> _Exercise_:
From the data below, return the exact lines starting at the line containing "J2 pin 2: W6 -> 0V" and ending at the line containing "JP1 pin 1: GND -> 3V3", both included, and nothing else.

> _Saved data entries_:
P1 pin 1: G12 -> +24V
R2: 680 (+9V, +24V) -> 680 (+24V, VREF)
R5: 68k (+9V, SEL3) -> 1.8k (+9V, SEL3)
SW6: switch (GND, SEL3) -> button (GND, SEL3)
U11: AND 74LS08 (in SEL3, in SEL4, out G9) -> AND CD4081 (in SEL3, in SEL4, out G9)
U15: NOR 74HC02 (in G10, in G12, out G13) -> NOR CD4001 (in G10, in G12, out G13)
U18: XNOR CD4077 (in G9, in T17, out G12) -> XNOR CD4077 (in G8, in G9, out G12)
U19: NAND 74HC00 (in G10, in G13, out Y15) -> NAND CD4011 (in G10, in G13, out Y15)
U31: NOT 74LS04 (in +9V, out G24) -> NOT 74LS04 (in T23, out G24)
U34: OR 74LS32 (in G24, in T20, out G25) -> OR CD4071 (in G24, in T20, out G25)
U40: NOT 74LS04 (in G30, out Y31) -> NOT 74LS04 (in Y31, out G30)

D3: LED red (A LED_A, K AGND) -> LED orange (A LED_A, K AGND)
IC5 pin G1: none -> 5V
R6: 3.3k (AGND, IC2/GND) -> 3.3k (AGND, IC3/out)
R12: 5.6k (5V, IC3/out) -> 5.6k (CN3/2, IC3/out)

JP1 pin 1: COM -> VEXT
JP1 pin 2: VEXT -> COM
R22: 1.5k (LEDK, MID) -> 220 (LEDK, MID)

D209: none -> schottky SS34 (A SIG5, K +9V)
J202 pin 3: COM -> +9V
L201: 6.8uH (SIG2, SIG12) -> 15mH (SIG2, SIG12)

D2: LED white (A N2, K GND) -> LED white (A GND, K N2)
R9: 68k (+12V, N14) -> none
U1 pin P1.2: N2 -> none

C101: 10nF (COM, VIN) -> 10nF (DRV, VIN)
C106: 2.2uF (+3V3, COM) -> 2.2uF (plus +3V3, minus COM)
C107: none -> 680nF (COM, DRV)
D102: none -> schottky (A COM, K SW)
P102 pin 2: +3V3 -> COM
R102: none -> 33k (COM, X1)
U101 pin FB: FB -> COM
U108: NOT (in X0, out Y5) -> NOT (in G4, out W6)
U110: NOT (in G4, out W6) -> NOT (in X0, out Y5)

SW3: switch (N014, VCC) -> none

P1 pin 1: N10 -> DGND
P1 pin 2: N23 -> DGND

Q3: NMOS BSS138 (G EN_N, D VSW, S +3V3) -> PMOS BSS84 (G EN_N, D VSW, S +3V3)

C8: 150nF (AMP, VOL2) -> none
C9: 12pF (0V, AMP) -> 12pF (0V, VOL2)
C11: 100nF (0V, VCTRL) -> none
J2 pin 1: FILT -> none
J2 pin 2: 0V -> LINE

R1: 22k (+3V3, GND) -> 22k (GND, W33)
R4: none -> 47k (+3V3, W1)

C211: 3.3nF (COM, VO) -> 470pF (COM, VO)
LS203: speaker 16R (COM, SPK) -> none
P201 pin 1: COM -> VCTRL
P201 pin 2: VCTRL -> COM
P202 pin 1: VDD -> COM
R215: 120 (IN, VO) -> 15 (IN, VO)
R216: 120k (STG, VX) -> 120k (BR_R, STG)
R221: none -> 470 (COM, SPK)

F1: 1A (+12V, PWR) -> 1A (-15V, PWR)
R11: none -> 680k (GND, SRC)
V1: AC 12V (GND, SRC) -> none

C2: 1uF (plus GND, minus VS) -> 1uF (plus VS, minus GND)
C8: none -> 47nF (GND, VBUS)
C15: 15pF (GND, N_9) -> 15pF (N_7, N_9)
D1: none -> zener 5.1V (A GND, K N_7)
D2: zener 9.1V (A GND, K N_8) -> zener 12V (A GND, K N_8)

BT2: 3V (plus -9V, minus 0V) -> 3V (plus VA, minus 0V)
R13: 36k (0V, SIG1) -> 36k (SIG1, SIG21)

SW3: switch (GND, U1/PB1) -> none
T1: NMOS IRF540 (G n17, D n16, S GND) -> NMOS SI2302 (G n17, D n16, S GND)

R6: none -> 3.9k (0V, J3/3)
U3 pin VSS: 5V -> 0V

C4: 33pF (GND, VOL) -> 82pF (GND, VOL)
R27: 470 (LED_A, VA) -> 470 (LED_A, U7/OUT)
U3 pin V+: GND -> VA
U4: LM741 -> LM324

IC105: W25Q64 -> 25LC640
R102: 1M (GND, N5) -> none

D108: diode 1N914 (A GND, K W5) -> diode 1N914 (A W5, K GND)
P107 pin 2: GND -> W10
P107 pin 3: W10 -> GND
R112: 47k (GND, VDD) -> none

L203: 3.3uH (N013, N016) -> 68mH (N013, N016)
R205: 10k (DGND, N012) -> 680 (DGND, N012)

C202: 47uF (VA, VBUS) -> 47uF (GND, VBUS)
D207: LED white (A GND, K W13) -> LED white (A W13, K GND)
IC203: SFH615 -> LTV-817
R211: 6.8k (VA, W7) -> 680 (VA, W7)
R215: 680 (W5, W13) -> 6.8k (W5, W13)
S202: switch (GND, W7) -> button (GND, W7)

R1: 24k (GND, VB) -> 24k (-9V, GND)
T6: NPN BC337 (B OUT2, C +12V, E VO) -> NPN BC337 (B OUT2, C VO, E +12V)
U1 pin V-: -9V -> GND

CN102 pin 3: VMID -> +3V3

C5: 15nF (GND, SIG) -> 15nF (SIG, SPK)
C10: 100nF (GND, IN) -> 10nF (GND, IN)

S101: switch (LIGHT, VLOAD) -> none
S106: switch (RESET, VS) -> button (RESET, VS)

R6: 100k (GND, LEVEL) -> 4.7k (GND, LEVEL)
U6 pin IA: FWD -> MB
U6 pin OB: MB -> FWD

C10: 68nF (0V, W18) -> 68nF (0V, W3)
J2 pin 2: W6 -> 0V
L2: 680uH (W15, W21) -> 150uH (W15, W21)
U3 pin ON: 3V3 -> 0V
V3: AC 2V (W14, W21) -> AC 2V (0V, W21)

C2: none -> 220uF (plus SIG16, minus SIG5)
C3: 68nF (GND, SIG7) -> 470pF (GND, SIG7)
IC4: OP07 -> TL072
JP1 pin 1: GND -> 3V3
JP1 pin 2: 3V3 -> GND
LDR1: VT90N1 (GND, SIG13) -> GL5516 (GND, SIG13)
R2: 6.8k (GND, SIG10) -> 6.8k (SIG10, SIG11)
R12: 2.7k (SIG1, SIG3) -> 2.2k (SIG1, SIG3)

> _Final answer_:
J2 pin 2: W6 -> 0V
L2: 680uH (W15, W21) -> 150uH (W15, W21)
U3 pin ON: 3V3 -> 0V
V3: AC 2V (W14, W21) -> AC 2V (0V, W21)

C2: none -> 220uF (plus SIG16, minus SIG5)
C3: 68nF (GND, SIG7) -> 470pF (GND, SIG7)
IC4: OP07 -> TL072
JP1 pin 1: GND -> 3V3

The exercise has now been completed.